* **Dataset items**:
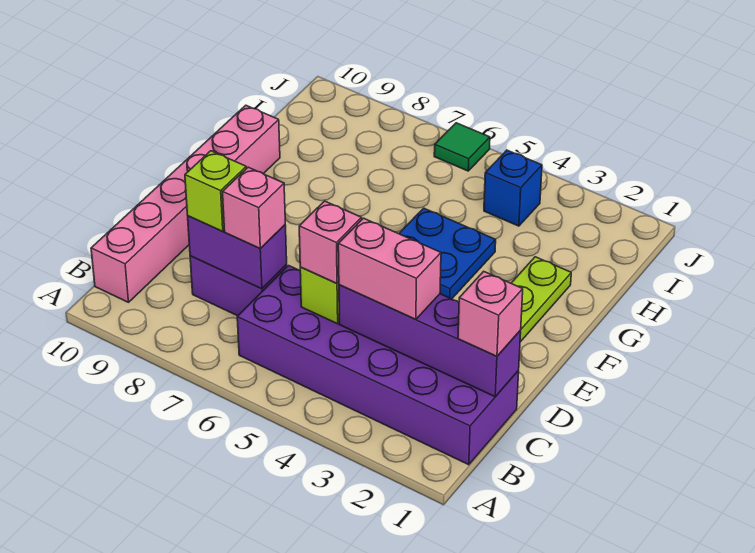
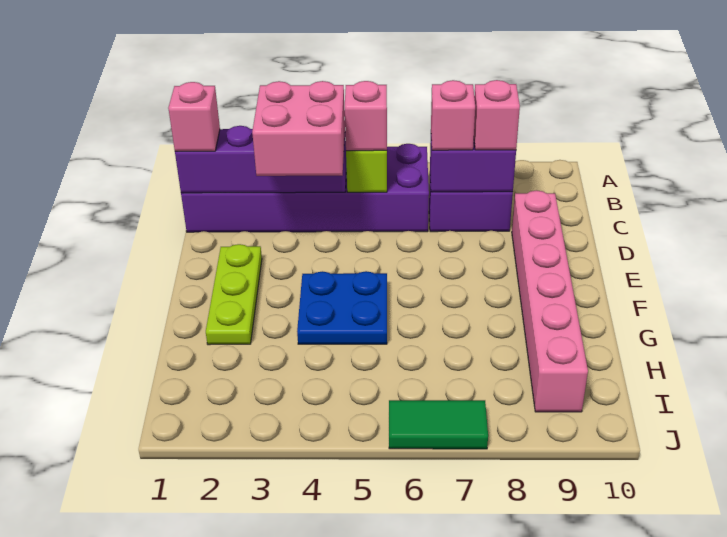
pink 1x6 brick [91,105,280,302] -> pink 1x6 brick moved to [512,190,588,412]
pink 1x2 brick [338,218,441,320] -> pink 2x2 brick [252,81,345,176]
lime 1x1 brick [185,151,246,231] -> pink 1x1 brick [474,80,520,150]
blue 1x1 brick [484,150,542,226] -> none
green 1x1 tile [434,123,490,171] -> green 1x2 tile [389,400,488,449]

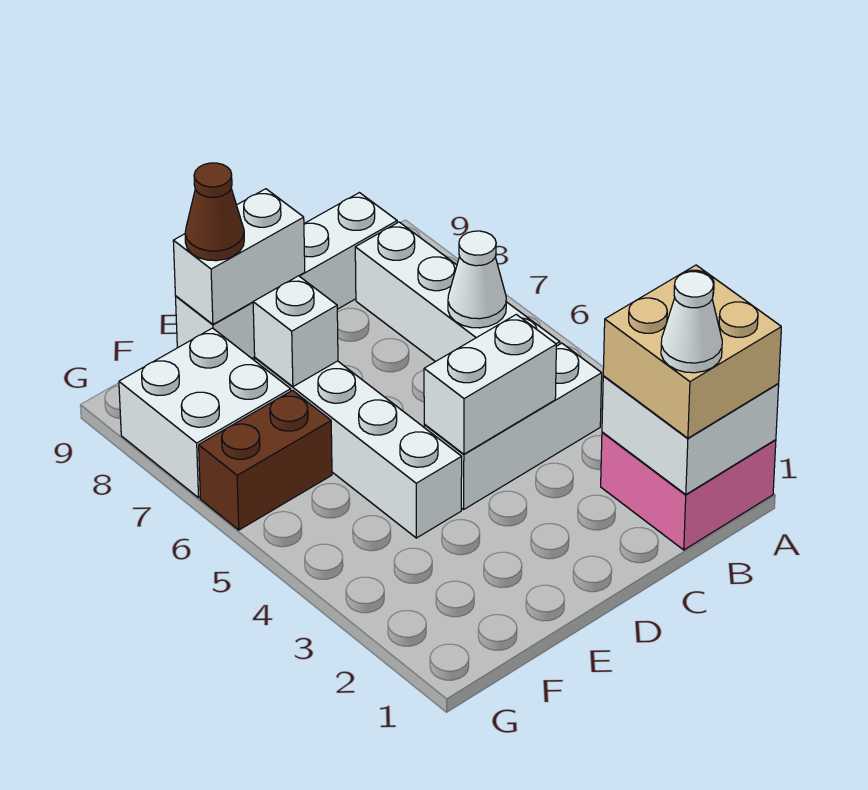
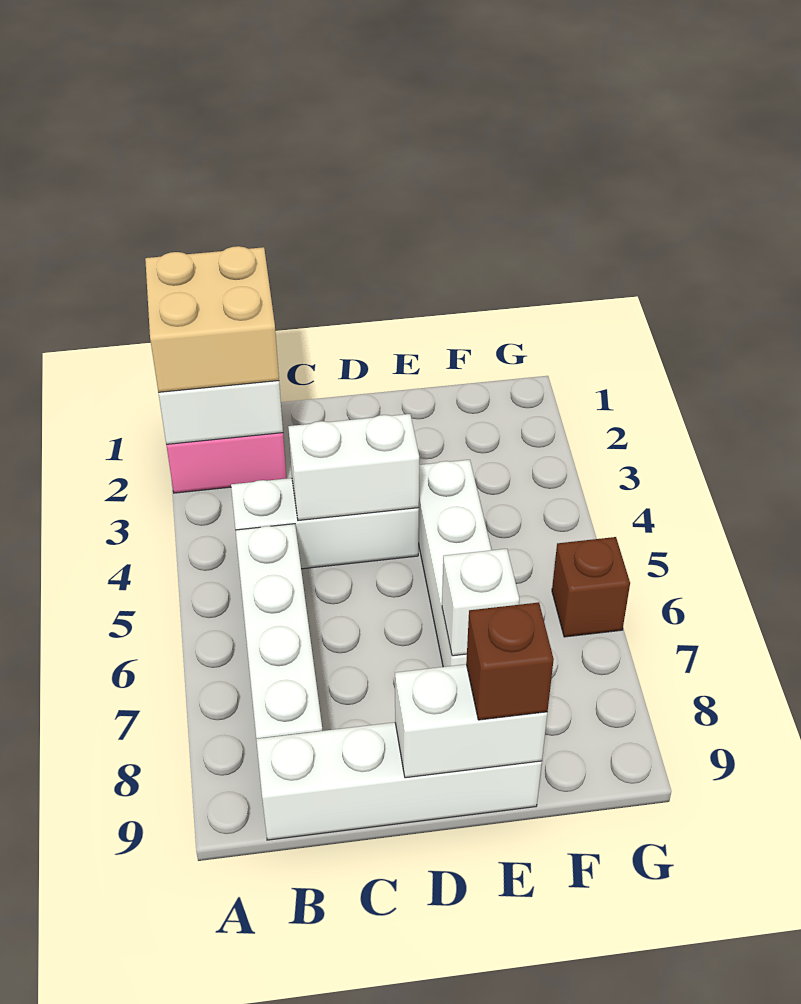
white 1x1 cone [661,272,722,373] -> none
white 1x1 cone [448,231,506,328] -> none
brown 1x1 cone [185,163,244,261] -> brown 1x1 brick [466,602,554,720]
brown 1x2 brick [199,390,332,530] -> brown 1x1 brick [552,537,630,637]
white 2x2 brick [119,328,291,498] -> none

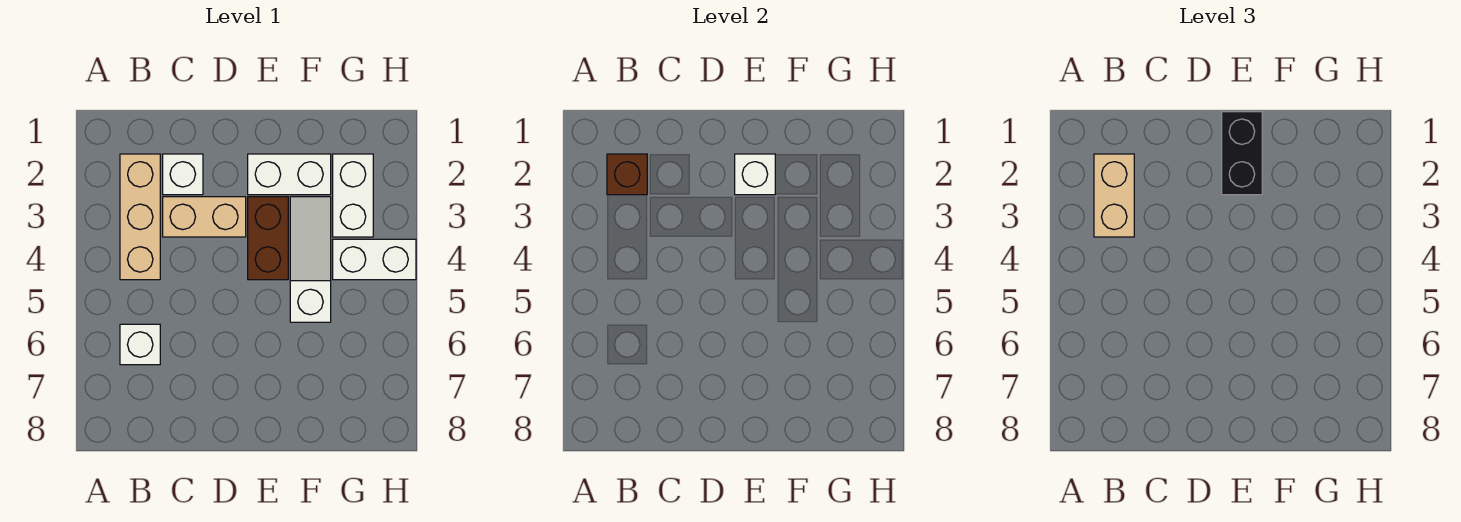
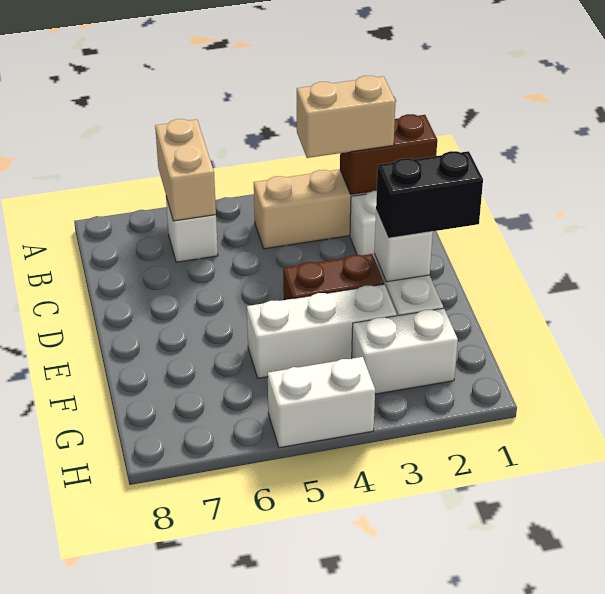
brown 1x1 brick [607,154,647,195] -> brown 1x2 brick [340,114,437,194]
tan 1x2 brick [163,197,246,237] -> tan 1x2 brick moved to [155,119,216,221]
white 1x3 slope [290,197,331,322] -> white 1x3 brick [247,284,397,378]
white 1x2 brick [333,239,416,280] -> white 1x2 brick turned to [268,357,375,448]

* **Exercise details**: From the data above, copy every line where "none" appears.

* **Output of the exercise**:
blue 1x1 brick [484,150,542,226] -> none
white 1x1 cone [661,272,722,373] -> none
white 1x1 cone [448,231,506,328] -> none
white 2x2 brick [119,328,291,498] -> none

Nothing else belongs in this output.